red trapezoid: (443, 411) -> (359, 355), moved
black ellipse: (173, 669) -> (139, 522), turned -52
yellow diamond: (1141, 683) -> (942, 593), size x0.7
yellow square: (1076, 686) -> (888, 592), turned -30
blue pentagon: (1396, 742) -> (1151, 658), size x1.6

* * * *

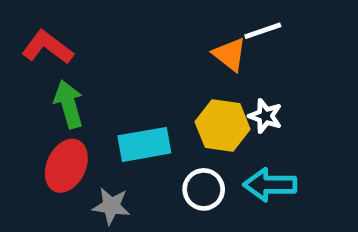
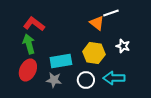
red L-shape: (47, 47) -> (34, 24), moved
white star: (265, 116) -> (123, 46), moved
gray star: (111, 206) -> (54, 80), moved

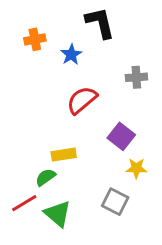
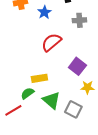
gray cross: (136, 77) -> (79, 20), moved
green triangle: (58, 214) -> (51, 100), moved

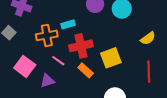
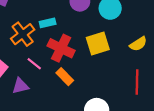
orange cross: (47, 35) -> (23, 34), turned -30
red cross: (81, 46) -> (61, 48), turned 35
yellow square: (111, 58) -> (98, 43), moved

* * * *

◆ Your objective ◆
Copy out only the lines above from the one with "red trapezoid: (443, 411)" to the one with "blue pentagon: (1396, 742)", inclusive, exactly as they stand.

◆ Your response ◆
red trapezoid: (443, 411) -> (359, 355), moved
black ellipse: (173, 669) -> (139, 522), turned -52
yellow diamond: (1141, 683) -> (942, 593), size x0.7
yellow square: (1076, 686) -> (888, 592), turned -30
blue pentagon: (1396, 742) -> (1151, 658), size x1.6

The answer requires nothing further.